Could you return all of the entries below exactly, minus the pictures?

=== Dataset excerpts ===

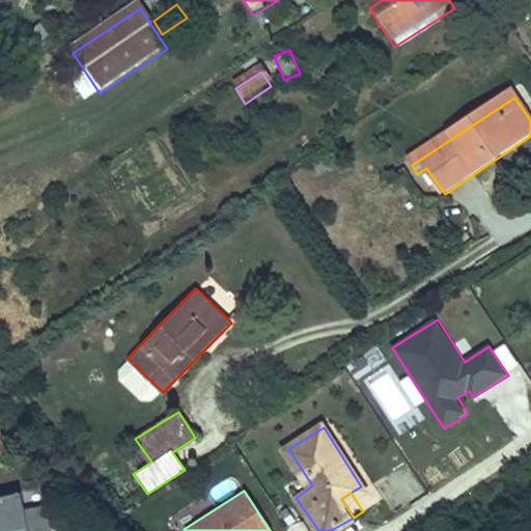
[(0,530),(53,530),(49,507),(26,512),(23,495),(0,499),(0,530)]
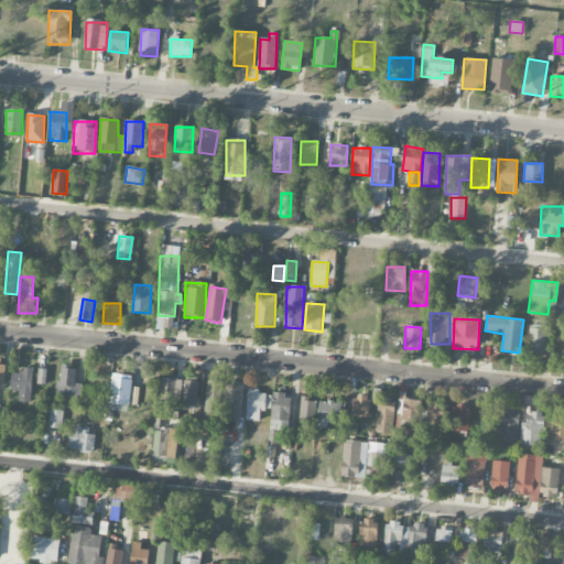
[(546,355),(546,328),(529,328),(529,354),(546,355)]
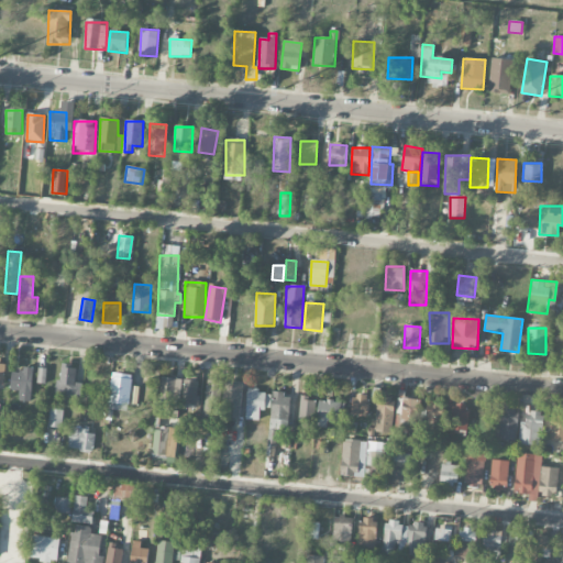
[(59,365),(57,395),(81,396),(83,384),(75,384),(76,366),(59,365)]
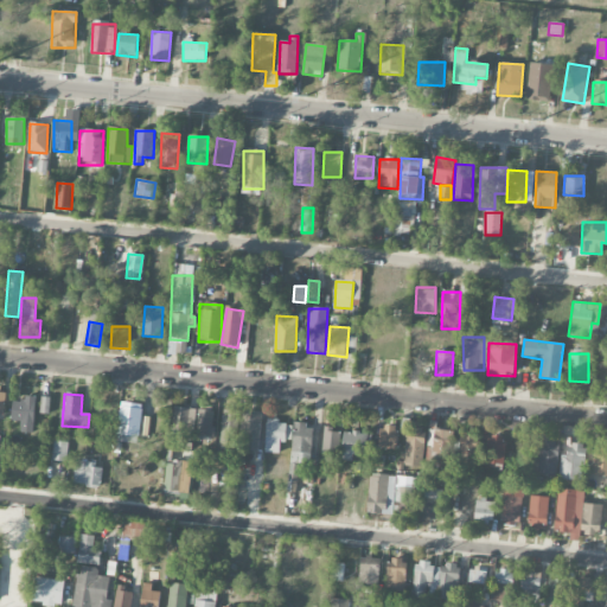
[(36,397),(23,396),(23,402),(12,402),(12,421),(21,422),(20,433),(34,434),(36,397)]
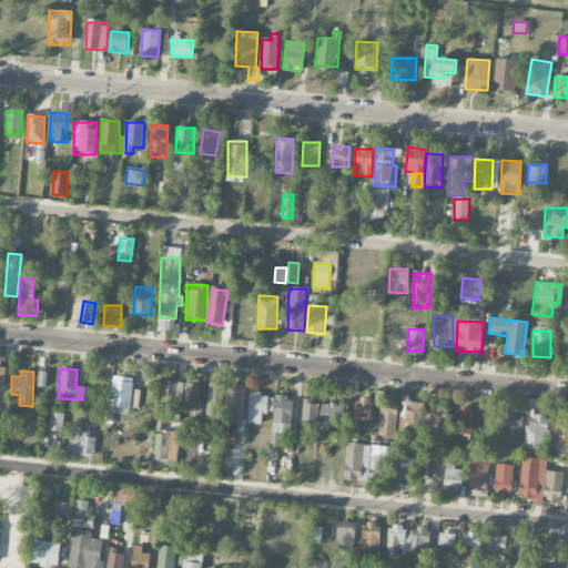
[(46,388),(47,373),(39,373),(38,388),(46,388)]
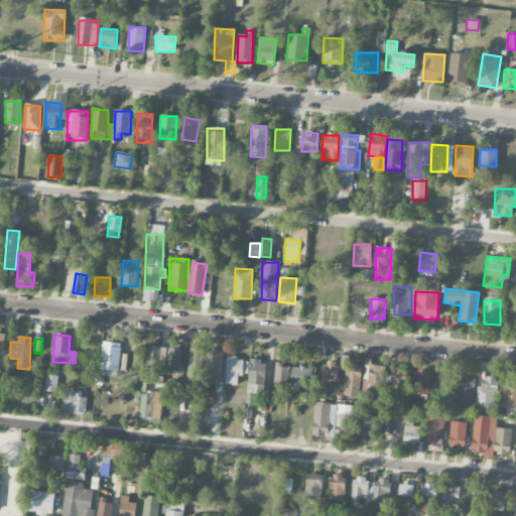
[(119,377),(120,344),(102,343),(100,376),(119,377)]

===

▸ **Task output**
[(0,530),(53,530),(49,507),(26,512),(23,495),(0,499),(0,530)]
[(546,355),(546,328),(529,328),(529,354),(546,355)]
[(59,365),(57,395),(81,396),(83,384),(75,384),(76,366),(59,365)]
[(36,397),(23,396),(23,402),(12,402),(12,421),(21,422),(20,433),(34,434),(36,397)]
[(46,388),(47,373),(39,373),(38,388),(46,388)]
[(119,377),(120,344),(102,343),(100,376),(119,377)]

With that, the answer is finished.